» **Data to process**:

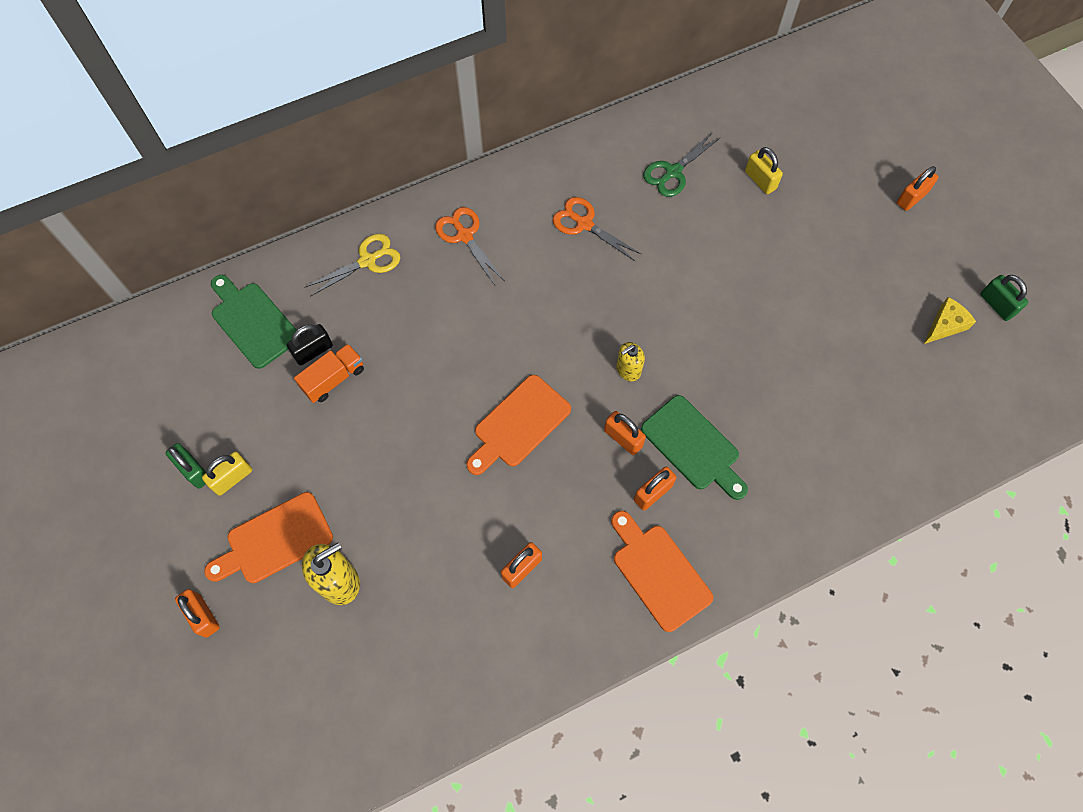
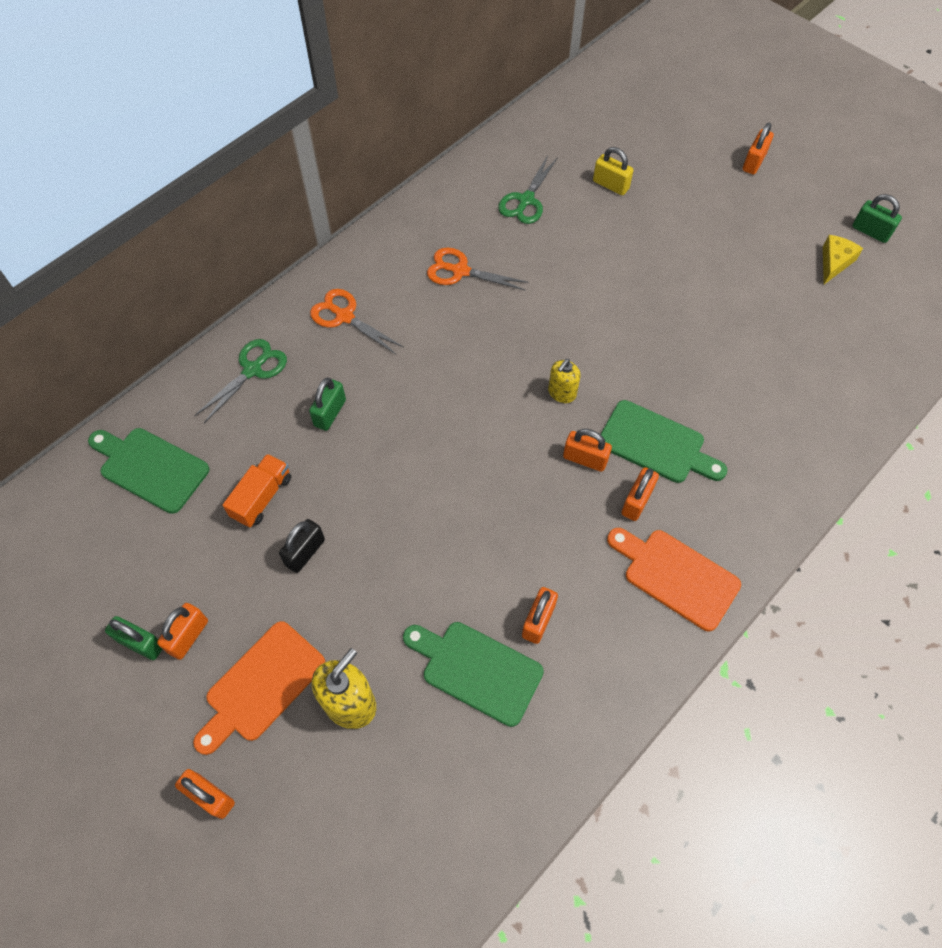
camera: 20 degrees left, 5 degrees down
yellow padlock [202,451,252,496] -> orange padlock [157,603,208,660]
black padlock [287,324,333,366] -> black padlock moved to [279,519,325,573]
yellow scissors [305,234,400,297] -> green scissors [194,339,287,423]
orange cutting board [466,375,571,475] -> none
none -> green padlock [309,378,346,431]
none -> green cutting board [403,622,544,727]

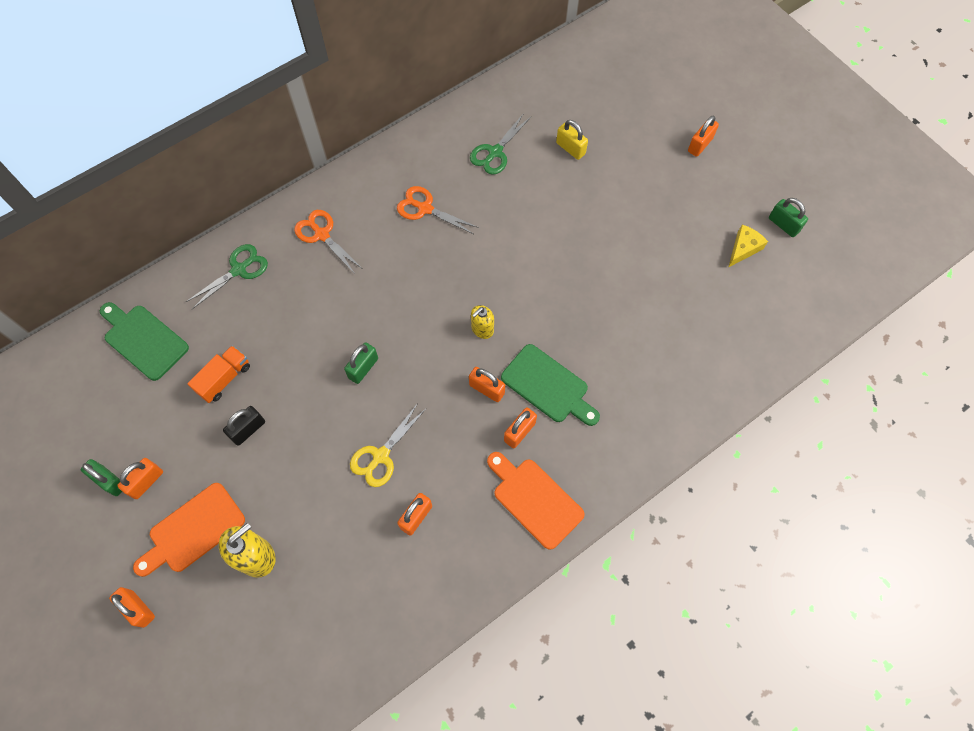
camera: 10 degrees right, 5 degrees up
green padlock [309,378,346,431] -> green padlock moved to [344,343,378,384]
green cutting board [403,622,544,727] -> none
none -> yellow scissors [350,403,426,487]

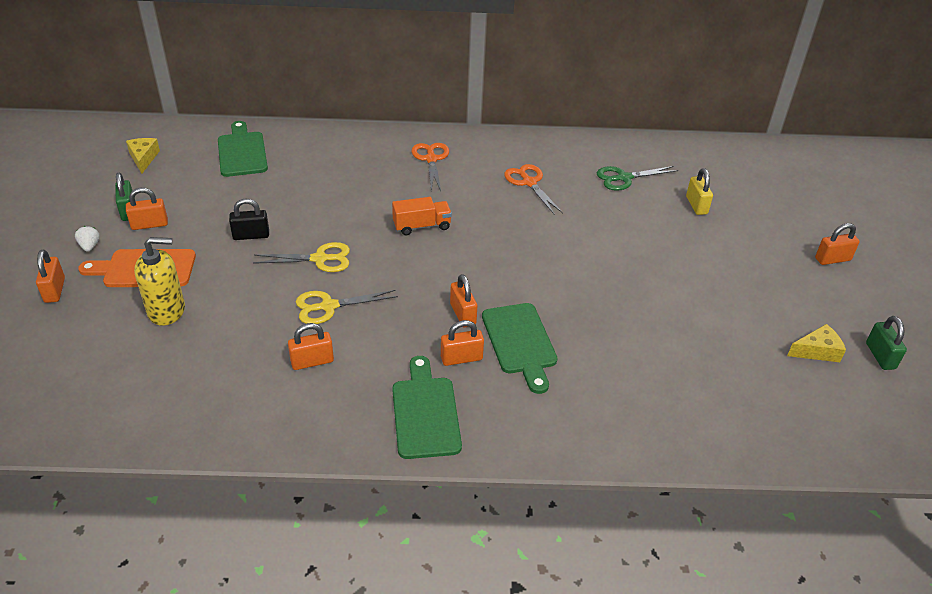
camera: 35 degrees right, 25 degrees down
green scissors [186,244,268,309] -> none
orange truck [187,346,250,403] -> orange truck moved to [392,197,452,235]
green padlock [344,343,378,384] -> none
yellow soap dispenser [471,305,494,339] -> none
orange cutting board [487,452,585,550] -> green cutting board [392,356,462,459]
none -> white strawberry [75,226,100,252]
none -> yellow cheese [126,138,160,173]
none -> yellow scissors [253,242,350,272]

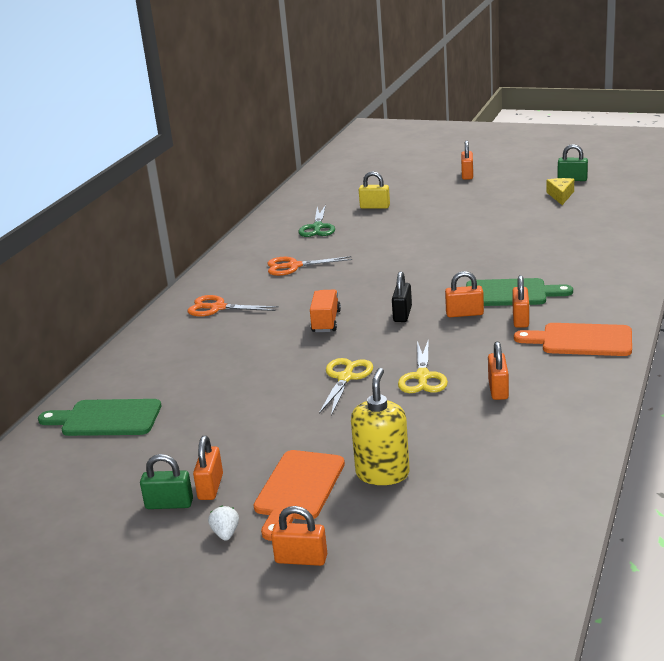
camera: 65 degrees left, 15 degrees down
white strawberry [75,226,100,252] -> white strawberry turned 75 degrees clockwise [208,505,239,541]
yellow cheese [126,138,160,173] -> none
black padlock [229,199,269,240] -> black padlock moved to [392,271,412,322]
green cutting board [392,356,462,459] -> orange cutting board [514,323,632,356]

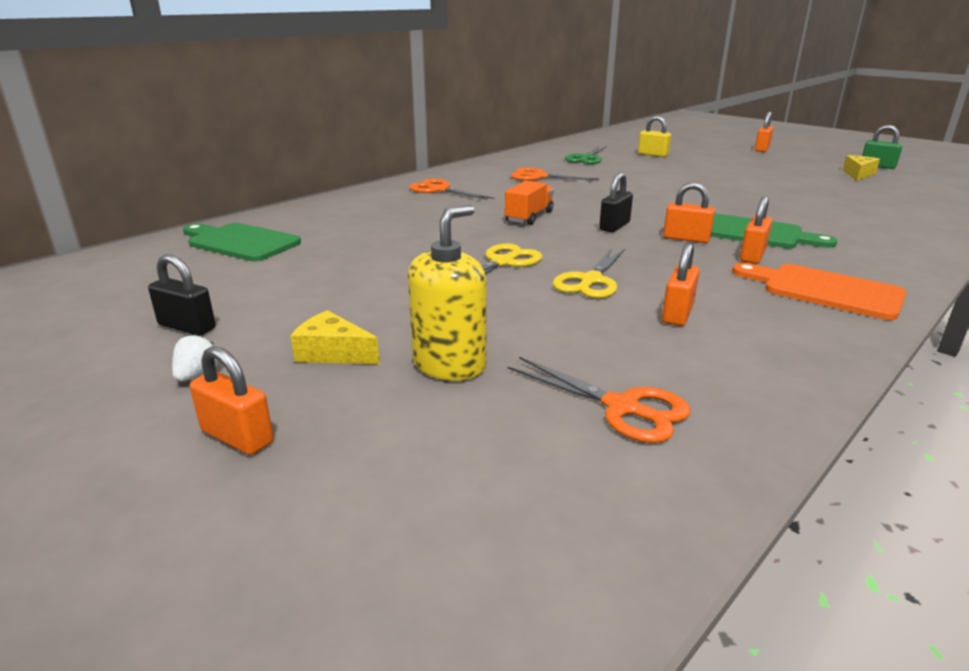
camera: 20 degrees right, 0 degrees up
green padlock [140,454,193,509] -> black padlock [148,254,216,336]
orange padlock [193,436,223,500] -> none
orange cutting board [254,450,345,541] -> yellow cheese [291,310,380,364]
none -> orange scissors [508,357,690,443]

» **About this exercise**: Gather all lines with the string "scissors" from the data.

» **Solution**:
yellow scissors [305,234,400,297] -> green scissors [194,339,287,423]
none -> yellow scissors [350,403,426,487]
green scissors [186,244,268,309] -> none
none -> yellow scissors [253,242,350,272]
none -> orange scissors [508,357,690,443]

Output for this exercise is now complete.